▶ [Assignment] Only one stretch of the data should be retyped: the lines from the line containing "Arfa 794: [851,357,888,394]" through the line containing "Timeline ideas: [669,331,942,462]". Keep pictures out of it.

▶ [Dataset records]

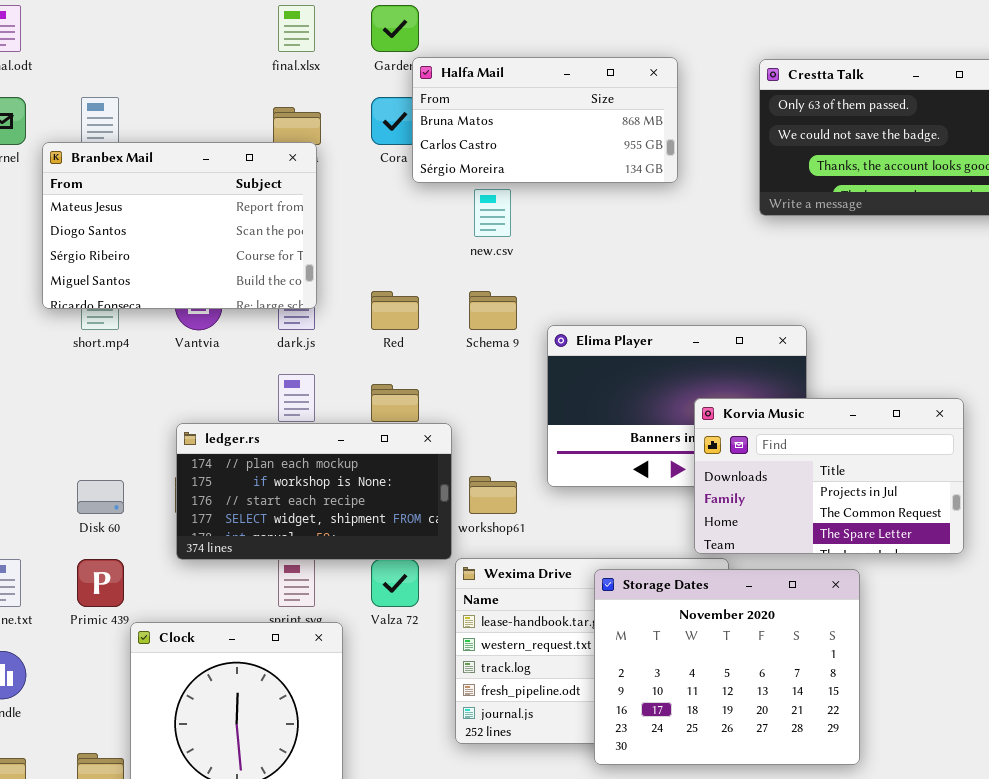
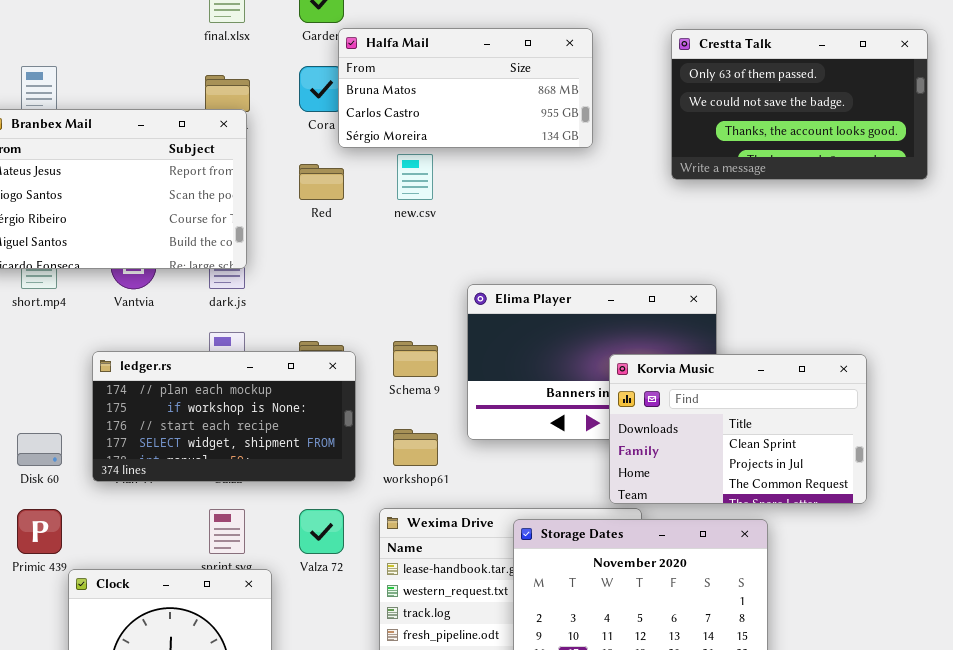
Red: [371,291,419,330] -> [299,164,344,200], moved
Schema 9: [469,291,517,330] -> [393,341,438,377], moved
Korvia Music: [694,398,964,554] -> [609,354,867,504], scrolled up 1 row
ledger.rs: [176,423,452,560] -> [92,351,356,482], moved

---

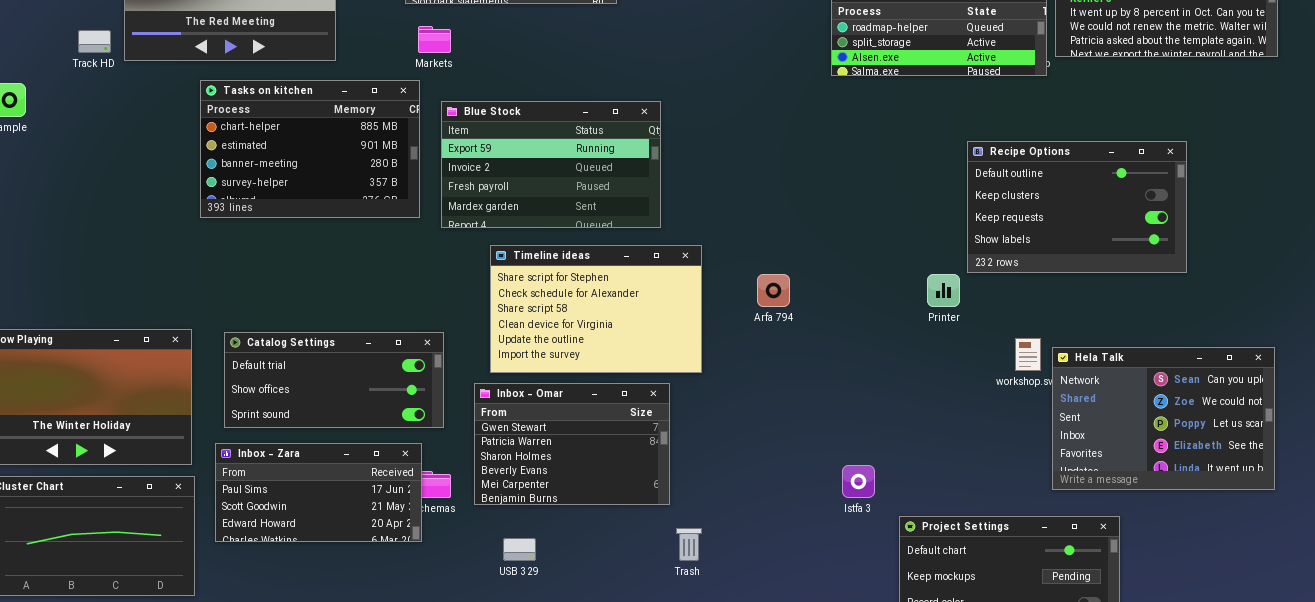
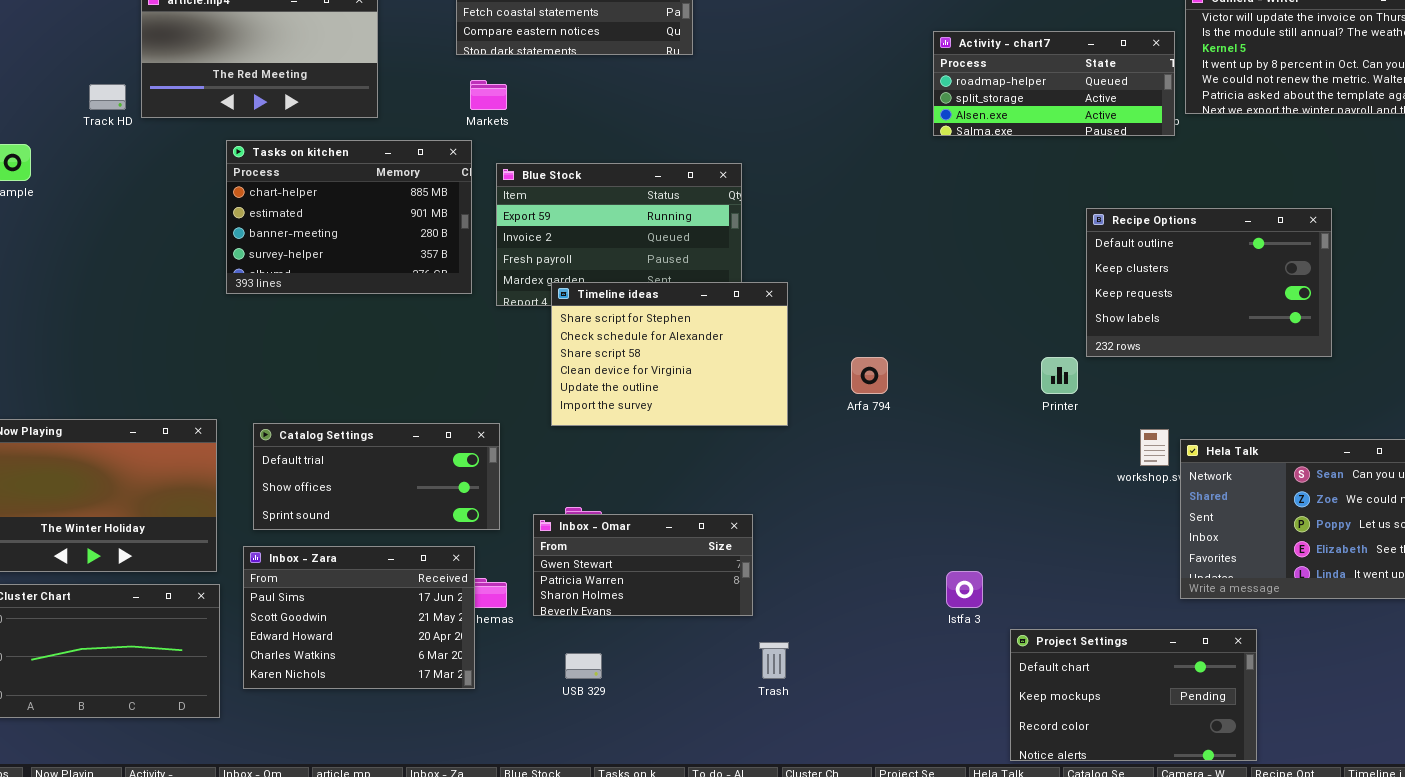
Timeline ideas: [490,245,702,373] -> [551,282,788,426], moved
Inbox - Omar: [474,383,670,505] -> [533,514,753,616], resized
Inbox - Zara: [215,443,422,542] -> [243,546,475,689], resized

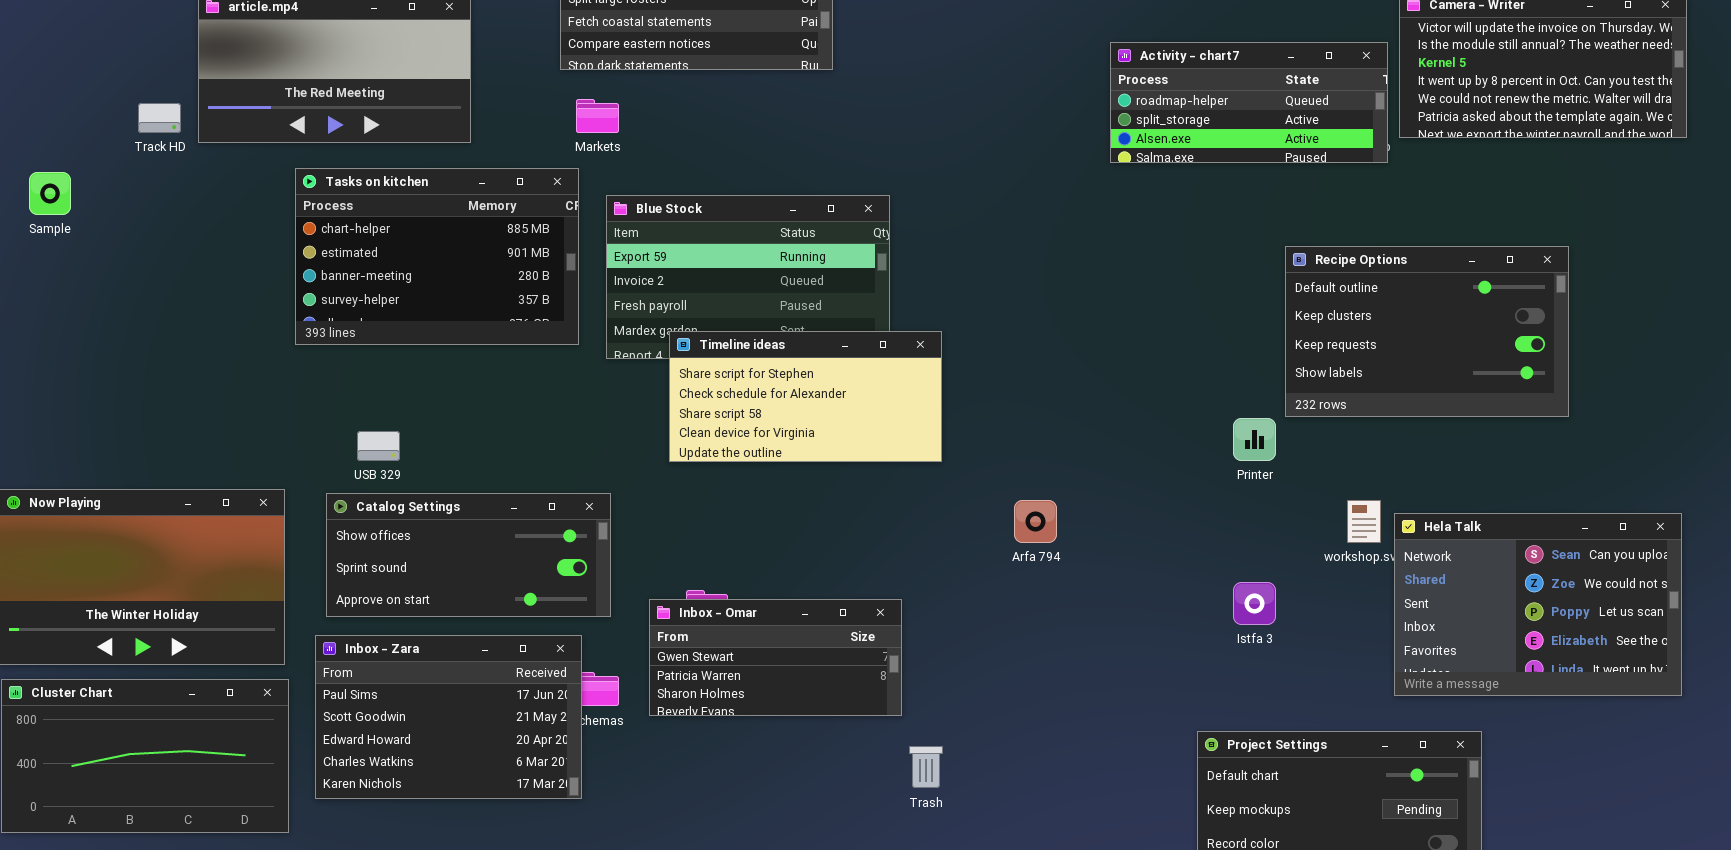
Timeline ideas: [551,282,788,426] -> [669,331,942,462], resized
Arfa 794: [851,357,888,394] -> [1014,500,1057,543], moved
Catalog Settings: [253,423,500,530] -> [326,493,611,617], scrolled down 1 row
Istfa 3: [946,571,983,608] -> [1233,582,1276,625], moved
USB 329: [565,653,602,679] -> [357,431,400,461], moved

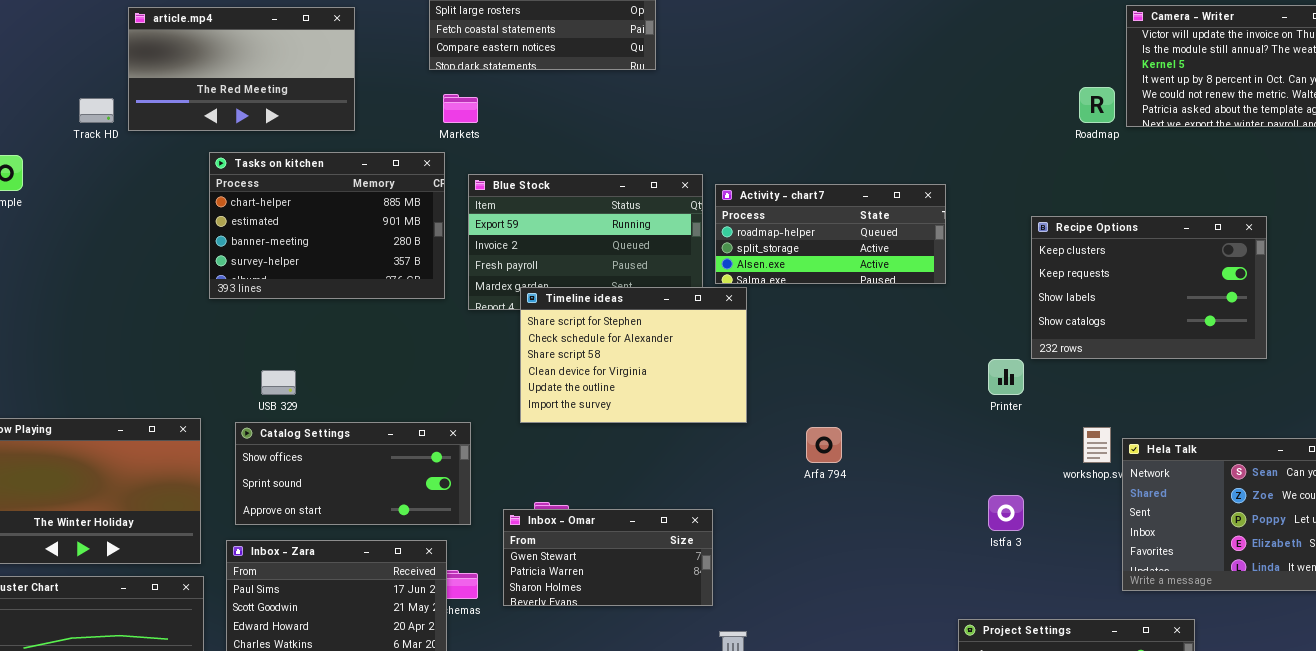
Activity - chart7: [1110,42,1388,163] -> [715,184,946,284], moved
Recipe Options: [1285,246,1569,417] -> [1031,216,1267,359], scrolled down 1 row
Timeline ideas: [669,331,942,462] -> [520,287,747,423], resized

---

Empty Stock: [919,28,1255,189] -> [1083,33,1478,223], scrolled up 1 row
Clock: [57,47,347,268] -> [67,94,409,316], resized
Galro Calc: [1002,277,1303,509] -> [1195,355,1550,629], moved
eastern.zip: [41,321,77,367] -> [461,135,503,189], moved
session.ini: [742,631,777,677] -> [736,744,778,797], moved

▶ [Completed exercise]
Arfa 794: [851,357,888,394] -> [1014,500,1057,543], moved
Catalog Settings: [253,423,500,530] -> [326,493,611,617], scrolled down 1 row
Istfa 3: [946,571,983,608] -> [1233,582,1276,625], moved
USB 329: [565,653,602,679] -> [357,431,400,461], moved

Activity - chart7: [1110,42,1388,163] -> [715,184,946,284], moved
Recipe Options: [1285,246,1569,417] -> [1031,216,1267,359], scrolled down 1 row
Timeline ideas: [669,331,942,462] -> [520,287,747,423], resized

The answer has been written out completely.